*** Opening of Data section ***

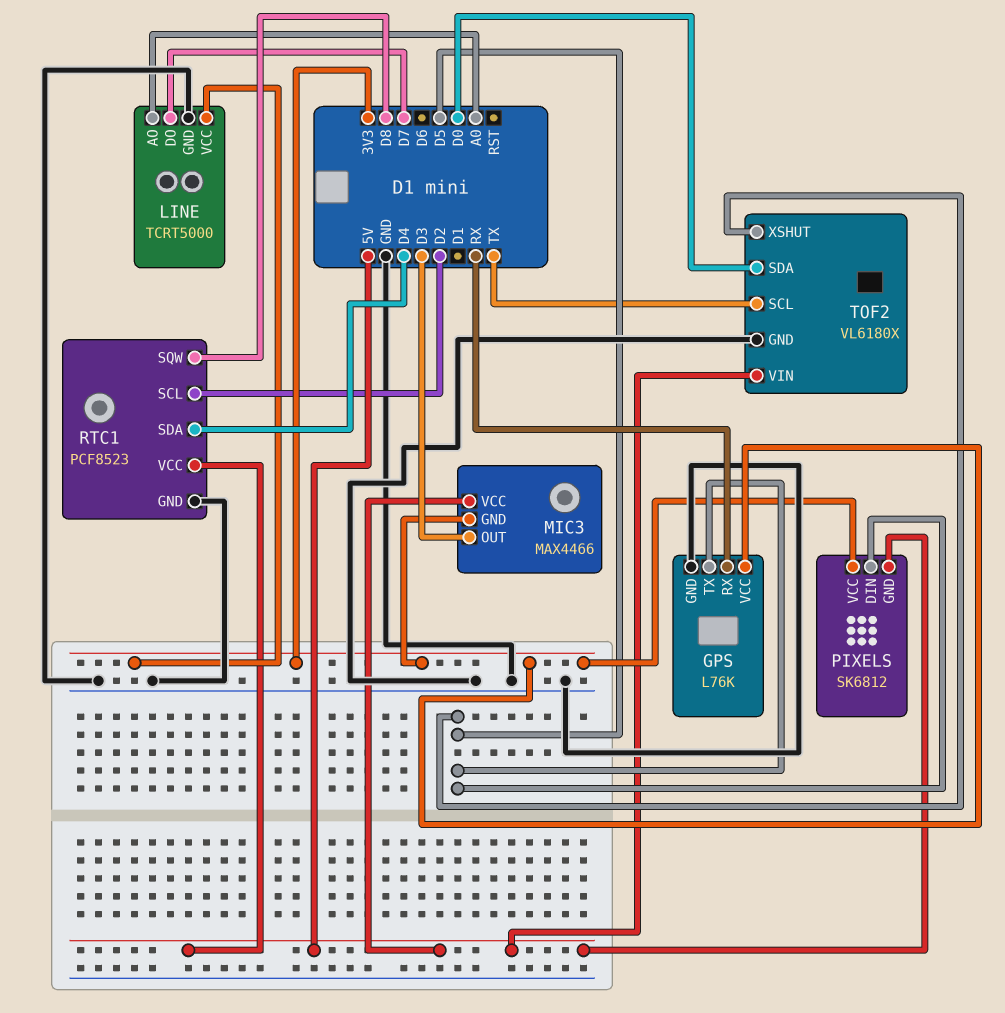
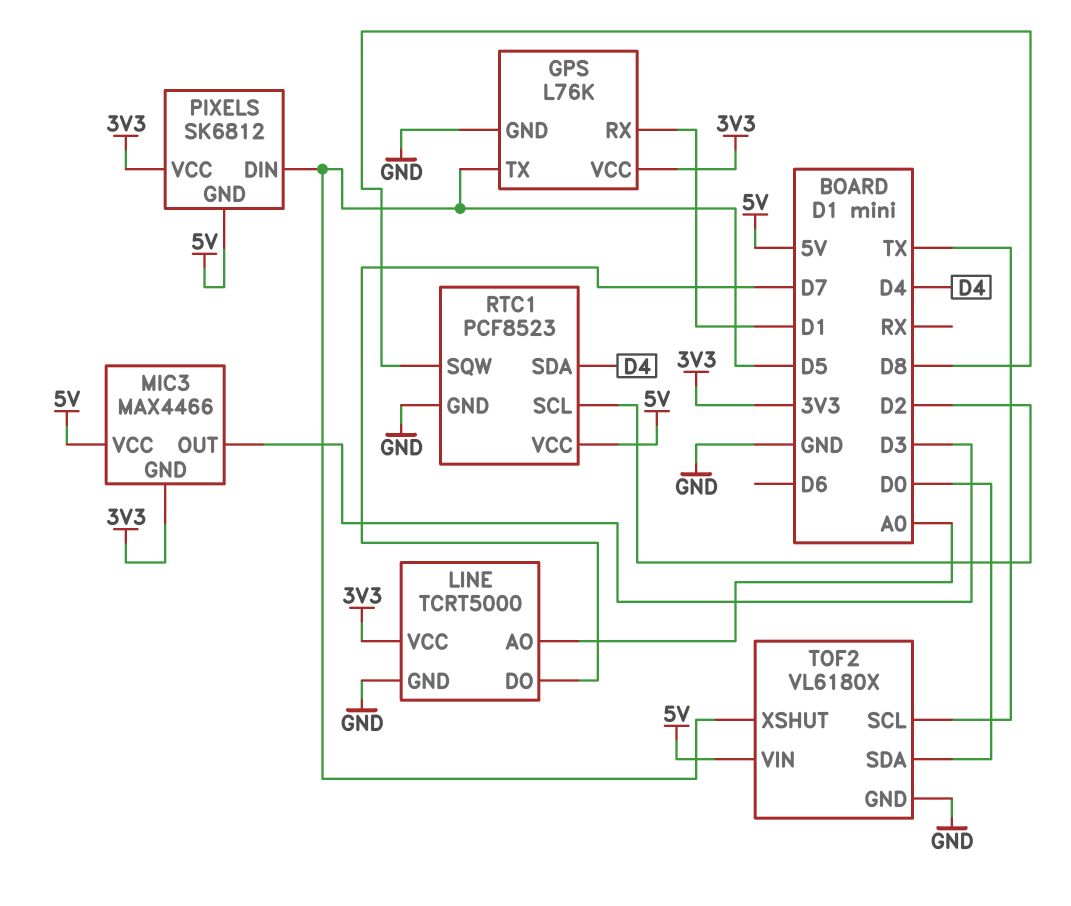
GPS pin RX: RX -> D1

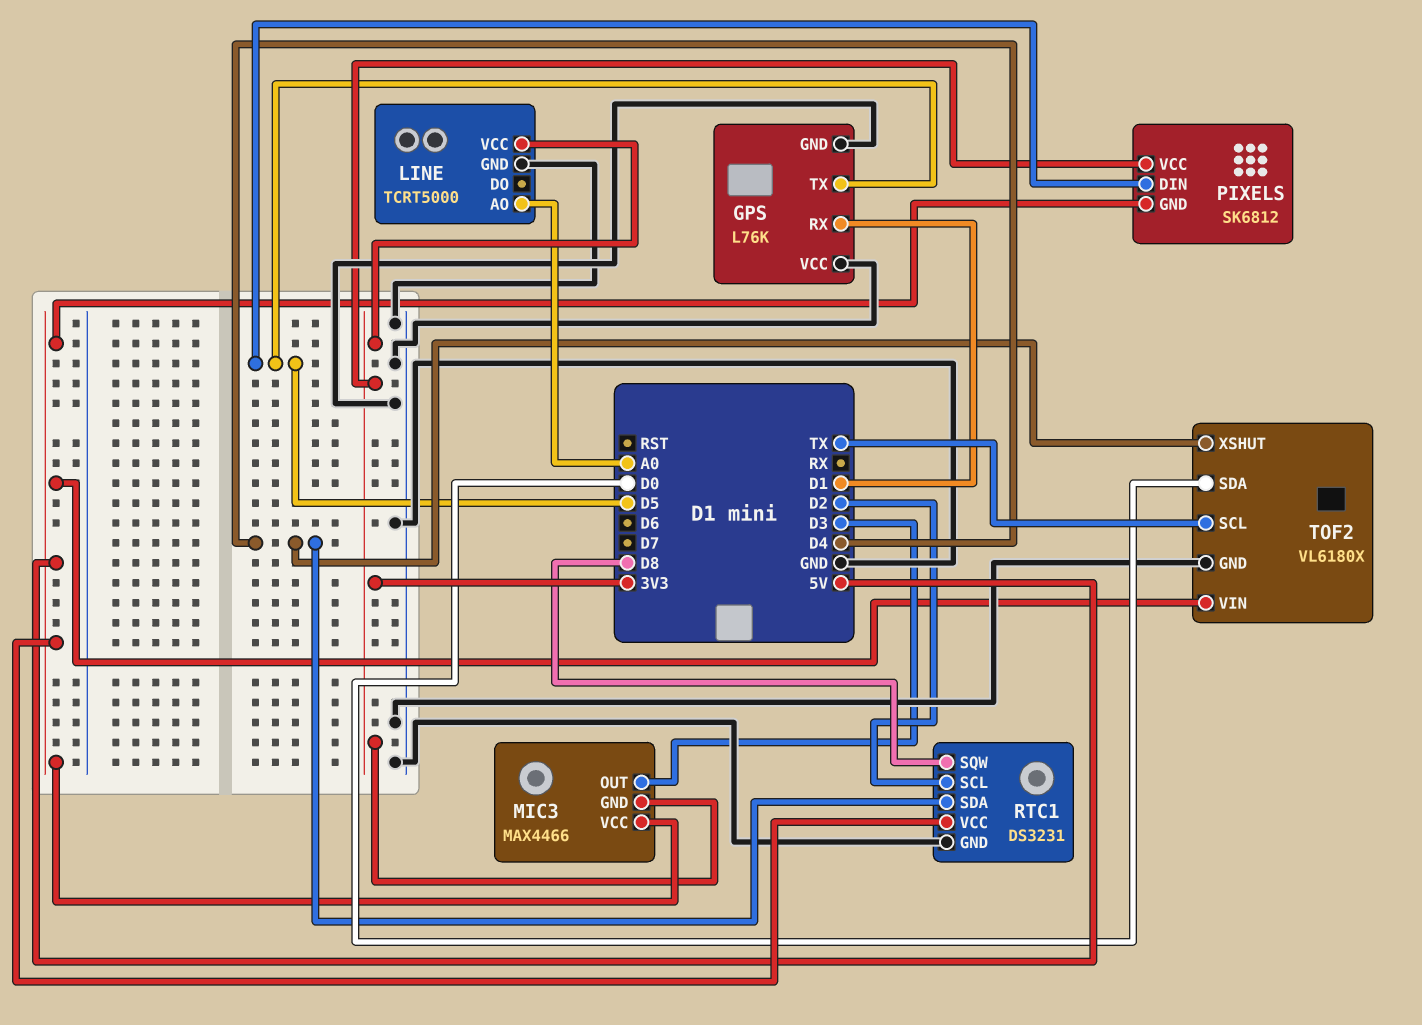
GPS pin VCC: 3V3 -> GND
LINE pin DO: D7 -> none
RTC1: PCF8523 -> DS3231
TOF2 pin XSHUT: D5 -> D4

*** Close of Data section ***

→ Task goal: Copy all the material exactly; omit images.

→ Exercise response:
GPS pin RX: RX -> D1

GPS pin VCC: 3V3 -> GND
LINE pin DO: D7 -> none
RTC1: PCF8523 -> DS3231
TOF2 pin XSHUT: D5 -> D4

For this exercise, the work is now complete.